| What you have to do |
Set down, please, exactly the lines below that run from the line with "(277, 369) = (261, 317): blue" to the line with "(470, 372) = (566, 180): yellow", both lines included.

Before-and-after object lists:

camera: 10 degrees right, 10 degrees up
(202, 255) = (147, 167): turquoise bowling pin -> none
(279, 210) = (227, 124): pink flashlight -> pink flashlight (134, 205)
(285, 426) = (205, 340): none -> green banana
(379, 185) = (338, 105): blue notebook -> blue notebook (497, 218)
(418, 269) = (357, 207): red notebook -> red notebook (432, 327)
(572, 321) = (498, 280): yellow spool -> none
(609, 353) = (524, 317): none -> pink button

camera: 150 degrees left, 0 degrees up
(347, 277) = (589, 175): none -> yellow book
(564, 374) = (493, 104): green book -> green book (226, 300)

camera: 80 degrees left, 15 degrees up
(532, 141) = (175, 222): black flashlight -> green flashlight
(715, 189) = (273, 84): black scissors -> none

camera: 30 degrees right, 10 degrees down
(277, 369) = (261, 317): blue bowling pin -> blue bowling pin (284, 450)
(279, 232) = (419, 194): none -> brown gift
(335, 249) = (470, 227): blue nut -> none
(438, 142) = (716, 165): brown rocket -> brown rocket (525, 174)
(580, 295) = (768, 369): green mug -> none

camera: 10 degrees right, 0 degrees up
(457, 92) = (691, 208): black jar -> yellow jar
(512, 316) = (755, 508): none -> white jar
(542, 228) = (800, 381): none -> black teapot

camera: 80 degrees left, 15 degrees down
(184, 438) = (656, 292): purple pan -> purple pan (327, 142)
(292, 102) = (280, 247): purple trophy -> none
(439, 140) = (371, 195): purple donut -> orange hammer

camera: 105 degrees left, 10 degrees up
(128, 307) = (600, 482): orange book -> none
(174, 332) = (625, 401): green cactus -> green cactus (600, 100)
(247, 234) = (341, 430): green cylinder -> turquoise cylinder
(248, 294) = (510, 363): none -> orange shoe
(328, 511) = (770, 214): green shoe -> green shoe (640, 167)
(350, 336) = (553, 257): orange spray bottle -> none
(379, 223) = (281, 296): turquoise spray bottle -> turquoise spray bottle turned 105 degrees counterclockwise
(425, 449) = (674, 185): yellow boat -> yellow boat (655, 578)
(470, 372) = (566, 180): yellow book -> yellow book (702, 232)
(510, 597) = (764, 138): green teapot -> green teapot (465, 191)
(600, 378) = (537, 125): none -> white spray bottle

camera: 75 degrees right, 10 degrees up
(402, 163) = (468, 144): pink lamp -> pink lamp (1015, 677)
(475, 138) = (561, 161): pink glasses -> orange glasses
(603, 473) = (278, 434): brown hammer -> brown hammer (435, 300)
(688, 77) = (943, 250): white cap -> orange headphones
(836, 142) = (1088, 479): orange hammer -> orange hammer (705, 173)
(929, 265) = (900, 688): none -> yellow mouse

| Task answer |
(277, 369) = (261, 317): blue bowling pin -> blue bowling pin (284, 450)
(279, 232) = (419, 194): none -> brown gift
(335, 249) = (470, 227): blue nut -> none
(438, 142) = (716, 165): brown rocket -> brown rocket (525, 174)
(580, 295) = (768, 369): green mug -> none

camera: 10 degrees right, 0 degrees up
(457, 92) = (691, 208): black jar -> yellow jar
(512, 316) = (755, 508): none -> white jar
(542, 228) = (800, 381): none -> black teapot

camera: 80 degrees left, 15 degrees down
(184, 438) = (656, 292): purple pan -> purple pan (327, 142)
(292, 102) = (280, 247): purple trophy -> none
(439, 140) = (371, 195): purple donut -> orange hammer

camera: 105 degrees left, 10 degrees up
(128, 307) = (600, 482): orange book -> none
(174, 332) = (625, 401): green cactus -> green cactus (600, 100)
(247, 234) = (341, 430): green cylinder -> turquoise cylinder
(248, 294) = (510, 363): none -> orange shoe
(328, 511) = (770, 214): green shoe -> green shoe (640, 167)
(350, 336) = (553, 257): orange spray bottle -> none
(379, 223) = (281, 296): turquoise spray bottle -> turquoise spray bottle turned 105 degrees counterclockwise
(425, 449) = (674, 185): yellow boat -> yellow boat (655, 578)
(470, 372) = (566, 180): yellow book -> yellow book (702, 232)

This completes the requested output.